** Material for this task follows **
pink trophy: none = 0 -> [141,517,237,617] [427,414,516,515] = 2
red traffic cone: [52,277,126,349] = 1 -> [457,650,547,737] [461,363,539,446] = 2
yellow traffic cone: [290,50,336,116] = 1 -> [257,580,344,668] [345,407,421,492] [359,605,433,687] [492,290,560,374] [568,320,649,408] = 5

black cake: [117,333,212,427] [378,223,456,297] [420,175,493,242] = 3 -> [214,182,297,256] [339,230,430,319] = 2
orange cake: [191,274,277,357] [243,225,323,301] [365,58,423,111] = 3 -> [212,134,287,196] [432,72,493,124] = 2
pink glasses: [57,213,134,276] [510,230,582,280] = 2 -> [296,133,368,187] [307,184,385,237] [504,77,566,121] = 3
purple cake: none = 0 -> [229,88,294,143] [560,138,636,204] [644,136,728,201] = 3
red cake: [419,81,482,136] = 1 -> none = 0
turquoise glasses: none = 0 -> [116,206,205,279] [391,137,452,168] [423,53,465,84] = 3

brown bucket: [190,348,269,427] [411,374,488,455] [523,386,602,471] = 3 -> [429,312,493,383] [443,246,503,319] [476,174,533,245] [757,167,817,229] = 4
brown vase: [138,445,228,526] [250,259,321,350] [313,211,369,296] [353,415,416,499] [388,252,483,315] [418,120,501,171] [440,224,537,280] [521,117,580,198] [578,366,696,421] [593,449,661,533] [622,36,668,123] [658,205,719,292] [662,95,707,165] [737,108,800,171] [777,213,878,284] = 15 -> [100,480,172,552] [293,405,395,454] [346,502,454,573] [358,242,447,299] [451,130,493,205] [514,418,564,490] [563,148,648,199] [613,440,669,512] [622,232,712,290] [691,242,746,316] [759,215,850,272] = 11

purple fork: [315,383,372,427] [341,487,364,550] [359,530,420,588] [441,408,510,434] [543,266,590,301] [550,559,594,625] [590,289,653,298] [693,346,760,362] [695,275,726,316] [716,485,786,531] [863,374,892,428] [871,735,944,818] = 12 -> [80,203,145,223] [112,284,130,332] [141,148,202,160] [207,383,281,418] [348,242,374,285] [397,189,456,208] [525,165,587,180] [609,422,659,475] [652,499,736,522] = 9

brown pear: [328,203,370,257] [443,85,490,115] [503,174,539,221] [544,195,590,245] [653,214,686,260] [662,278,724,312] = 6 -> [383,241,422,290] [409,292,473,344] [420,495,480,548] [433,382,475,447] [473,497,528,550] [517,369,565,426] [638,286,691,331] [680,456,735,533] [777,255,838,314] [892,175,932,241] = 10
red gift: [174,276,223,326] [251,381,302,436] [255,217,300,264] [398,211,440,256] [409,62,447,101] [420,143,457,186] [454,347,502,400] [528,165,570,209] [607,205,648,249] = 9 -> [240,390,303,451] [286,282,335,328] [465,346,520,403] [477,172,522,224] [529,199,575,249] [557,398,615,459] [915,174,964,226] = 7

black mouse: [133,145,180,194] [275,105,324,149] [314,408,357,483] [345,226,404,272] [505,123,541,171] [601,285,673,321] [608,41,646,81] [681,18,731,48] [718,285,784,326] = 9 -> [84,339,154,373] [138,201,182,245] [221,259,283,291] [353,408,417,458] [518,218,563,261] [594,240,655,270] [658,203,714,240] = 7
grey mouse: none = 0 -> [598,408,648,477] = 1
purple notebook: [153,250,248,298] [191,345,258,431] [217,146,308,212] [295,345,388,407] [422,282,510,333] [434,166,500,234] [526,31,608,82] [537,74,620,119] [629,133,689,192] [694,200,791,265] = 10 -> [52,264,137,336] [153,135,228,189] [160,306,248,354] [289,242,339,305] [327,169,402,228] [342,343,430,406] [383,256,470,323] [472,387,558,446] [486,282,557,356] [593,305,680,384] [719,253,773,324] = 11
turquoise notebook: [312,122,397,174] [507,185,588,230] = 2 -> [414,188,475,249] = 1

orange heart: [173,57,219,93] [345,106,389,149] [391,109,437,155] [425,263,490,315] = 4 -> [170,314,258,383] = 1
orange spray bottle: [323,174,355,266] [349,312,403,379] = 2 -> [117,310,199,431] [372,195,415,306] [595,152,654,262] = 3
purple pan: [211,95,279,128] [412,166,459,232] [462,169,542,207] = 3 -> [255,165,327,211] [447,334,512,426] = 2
** End of Material for this task **
### Exercise instructions
Word for word, restate the lines above from the line containing "black cake: [117,333,212,427]" through the line containing "brown pear: [328,203,370,257]", with both included and nothing else.

### Response
black cake: [117,333,212,427] [378,223,456,297] [420,175,493,242] = 3 -> [214,182,297,256] [339,230,430,319] = 2
orange cake: [191,274,277,357] [243,225,323,301] [365,58,423,111] = 3 -> [212,134,287,196] [432,72,493,124] = 2
pink glasses: [57,213,134,276] [510,230,582,280] = 2 -> [296,133,368,187] [307,184,385,237] [504,77,566,121] = 3
purple cake: none = 0 -> [229,88,294,143] [560,138,636,204] [644,136,728,201] = 3
red cake: [419,81,482,136] = 1 -> none = 0
turquoise glasses: none = 0 -> [116,206,205,279] [391,137,452,168] [423,53,465,84] = 3

brown bucket: [190,348,269,427] [411,374,488,455] [523,386,602,471] = 3 -> [429,312,493,383] [443,246,503,319] [476,174,533,245] [757,167,817,229] = 4
brown vase: [138,445,228,526] [250,259,321,350] [313,211,369,296] [353,415,416,499] [388,252,483,315] [418,120,501,171] [440,224,537,280] [521,117,580,198] [578,366,696,421] [593,449,661,533] [622,36,668,123] [658,205,719,292] [662,95,707,165] [737,108,800,171] [777,213,878,284] = 15 -> [100,480,172,552] [293,405,395,454] [346,502,454,573] [358,242,447,299] [451,130,493,205] [514,418,564,490] [563,148,648,199] [613,440,669,512] [622,232,712,290] [691,242,746,316] [759,215,850,272] = 11

purple fork: [315,383,372,427] [341,487,364,550] [359,530,420,588] [441,408,510,434] [543,266,590,301] [550,559,594,625] [590,289,653,298] [693,346,760,362] [695,275,726,316] [716,485,786,531] [863,374,892,428] [871,735,944,818] = 12 -> [80,203,145,223] [112,284,130,332] [141,148,202,160] [207,383,281,418] [348,242,374,285] [397,189,456,208] [525,165,587,180] [609,422,659,475] [652,499,736,522] = 9

brown pear: [328,203,370,257] [443,85,490,115] [503,174,539,221] [544,195,590,245] [653,214,686,260] [662,278,724,312] = 6 -> [383,241,422,290] [409,292,473,344] [420,495,480,548] [433,382,475,447] [473,497,528,550] [517,369,565,426] [638,286,691,331] [680,456,735,533] [777,255,838,314] [892,175,932,241] = 10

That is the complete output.